** Recorded information **
□ □ □ □ □
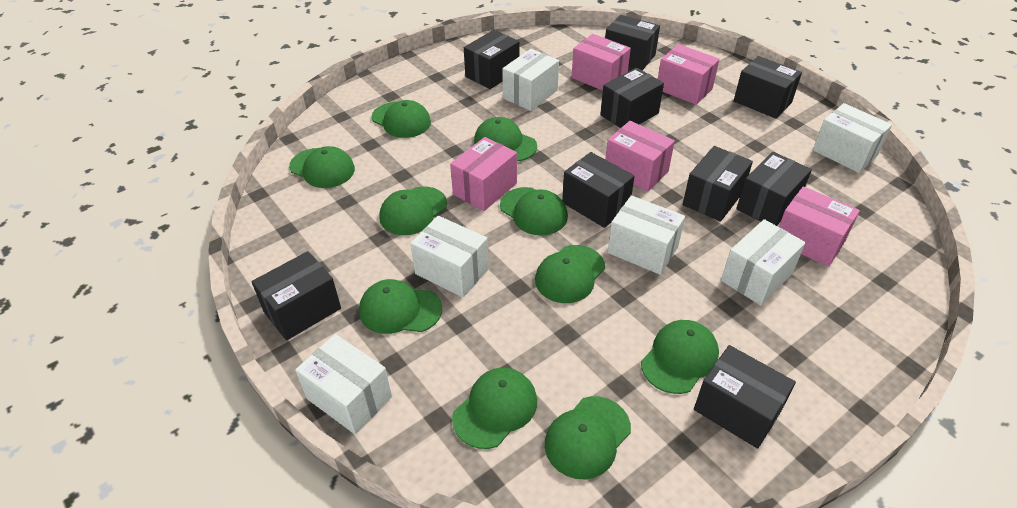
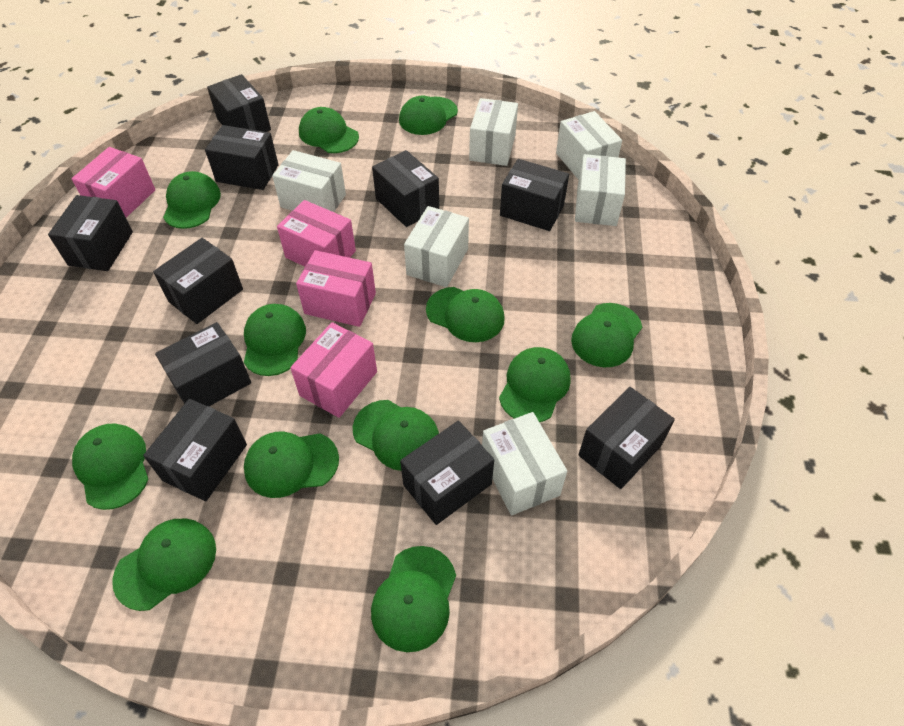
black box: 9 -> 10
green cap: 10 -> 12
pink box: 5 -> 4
□ □ □ □ □
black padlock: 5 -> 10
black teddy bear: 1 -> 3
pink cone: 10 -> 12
□ □ □ □ □
** Exercise **
Output exactly one stretch of the listing: from the line containing "black padlock: 5 -> 10" through the line containing "pink cone: 10 -> 12", both end lines included.

** Exercise solution **
black padlock: 5 -> 10
black teddy bear: 1 -> 3
pink cone: 10 -> 12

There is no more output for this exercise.